Activity: Only the pictures are to be omitted; everything else in the listing must be reproduced exactly.

__________

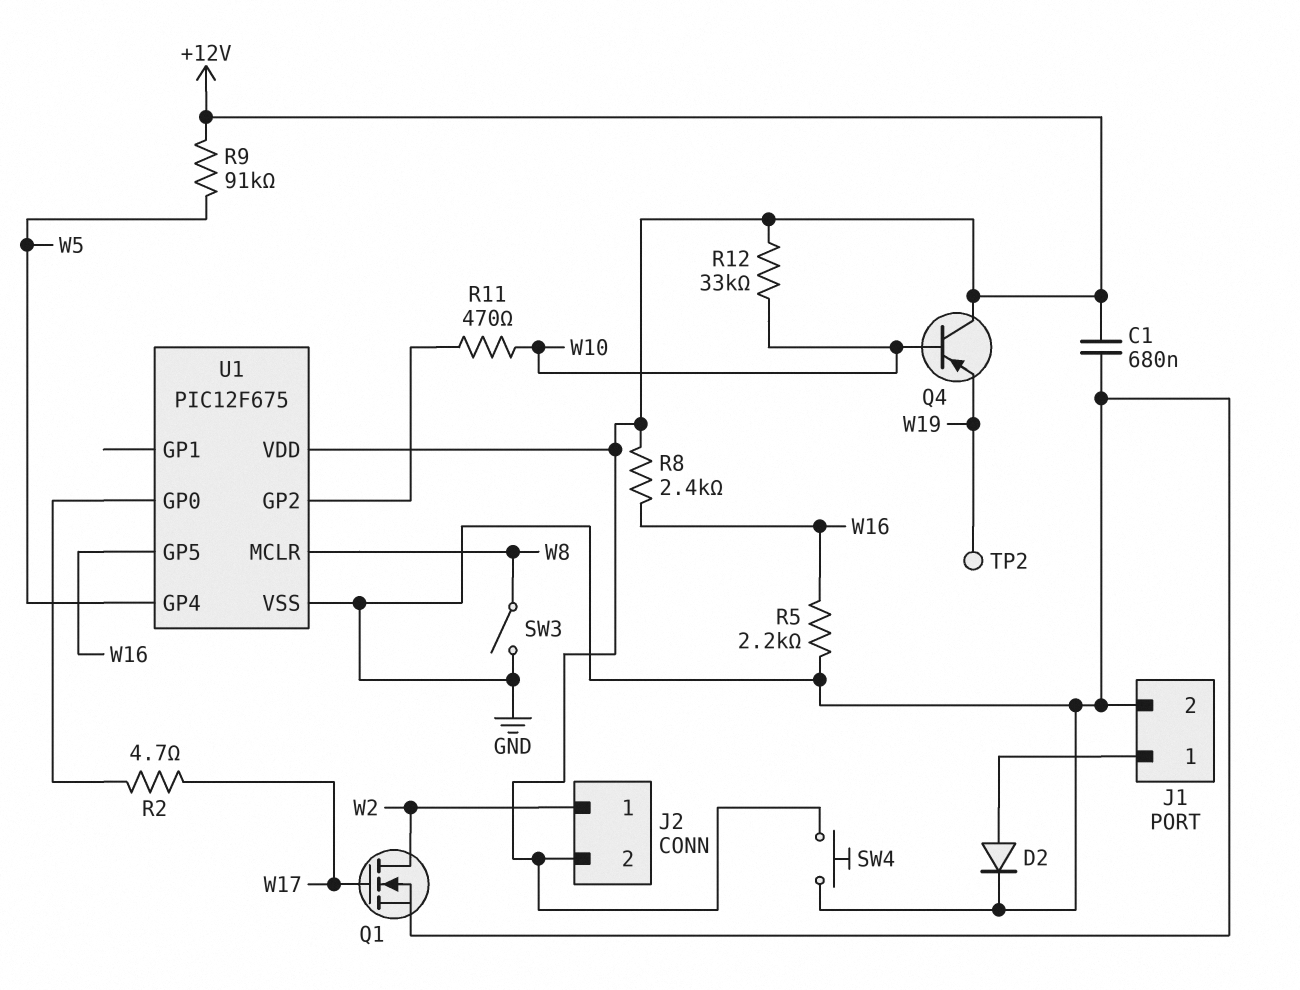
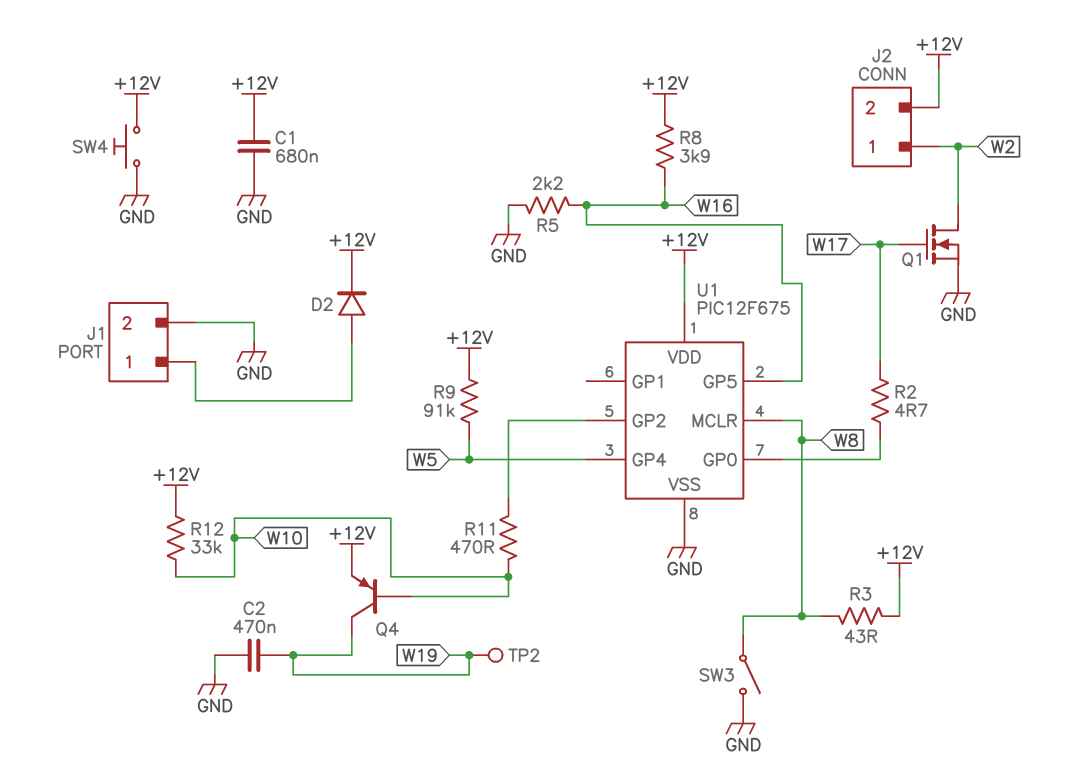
C2: none -> 470nF (GND, W19)
D2: diode (A J1/1, K GND) -> diode (A J1/1, K +12V)
Q4: PNP (B W10, C +12V, E W19) -> PNP (B W10, C W19, E +12V)
R3: none -> 43 (+12V, W8)
R8: 2.4k (+12V, W16) -> 3.9k (+12V, W16)

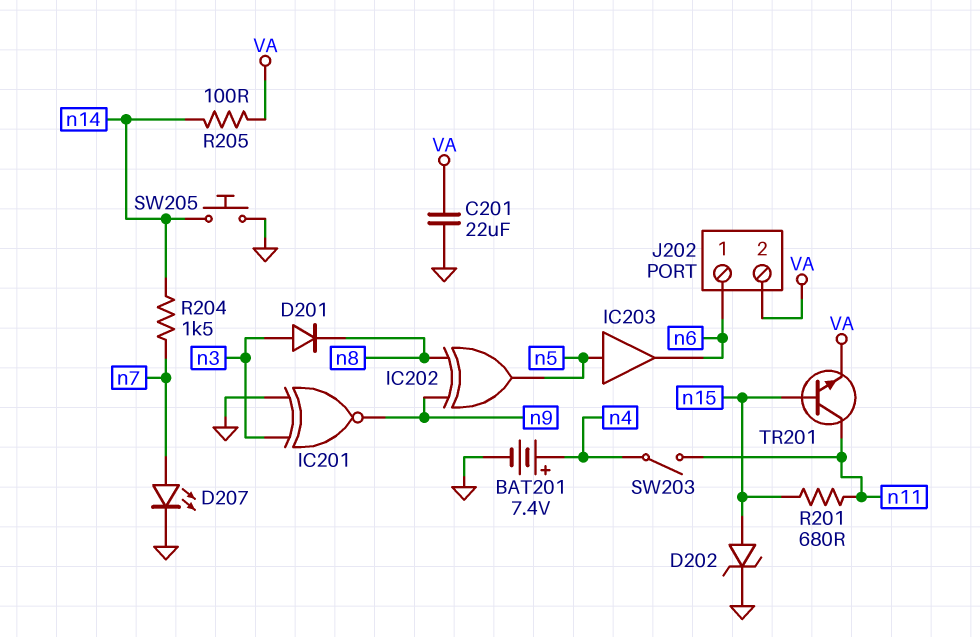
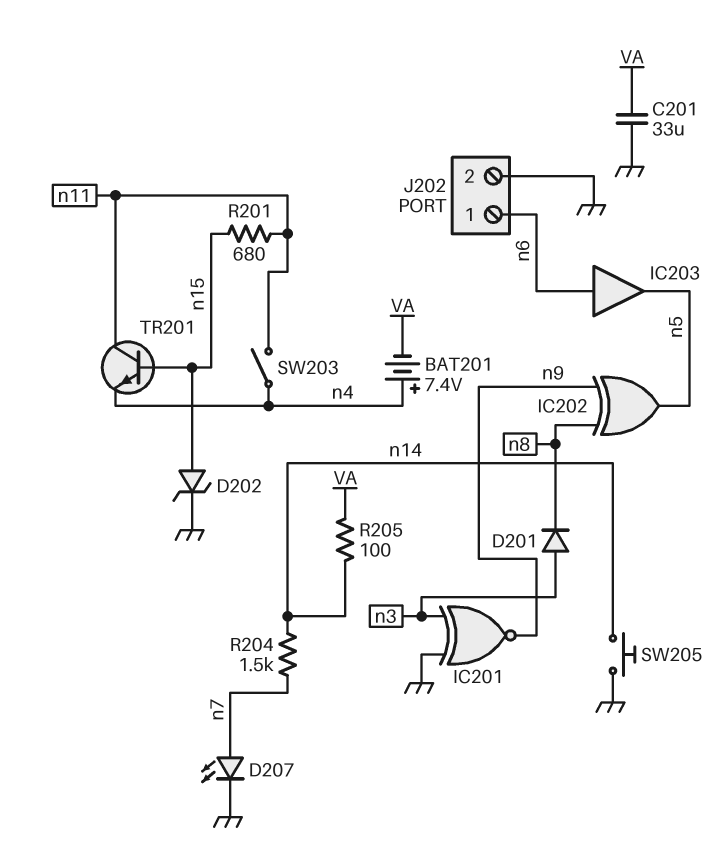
BAT201: 7.4V (plus n4, minus GND) -> 7.4V (plus n4, minus VA)
C201: 22uF (GND, VA) -> 33uF (GND, VA)
IC203: buffer (in n5, out n6) -> buffer (in n6, out n5)
J202 pin 2: VA -> GND
TR201: NPN (B n15, C n11, E VA) -> NPN (B n15, C n11, E n4)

__________

Answer to the problem:
C2: none -> 470nF (GND, W19)
D2: diode (A J1/1, K GND) -> diode (A J1/1, K +12V)
Q4: PNP (B W10, C +12V, E W19) -> PNP (B W10, C W19, E +12V)
R3: none -> 43 (+12V, W8)
R8: 2.4k (+12V, W16) -> 3.9k (+12V, W16)

BAT201: 7.4V (plus n4, minus GND) -> 7.4V (plus n4, minus VA)
C201: 22uF (GND, VA) -> 33uF (GND, VA)
IC203: buffer (in n5, out n6) -> buffer (in n6, out n5)
J202 pin 2: VA -> GND
TR201: NPN (B n15, C n11, E VA) -> NPN (B n15, C n11, E n4)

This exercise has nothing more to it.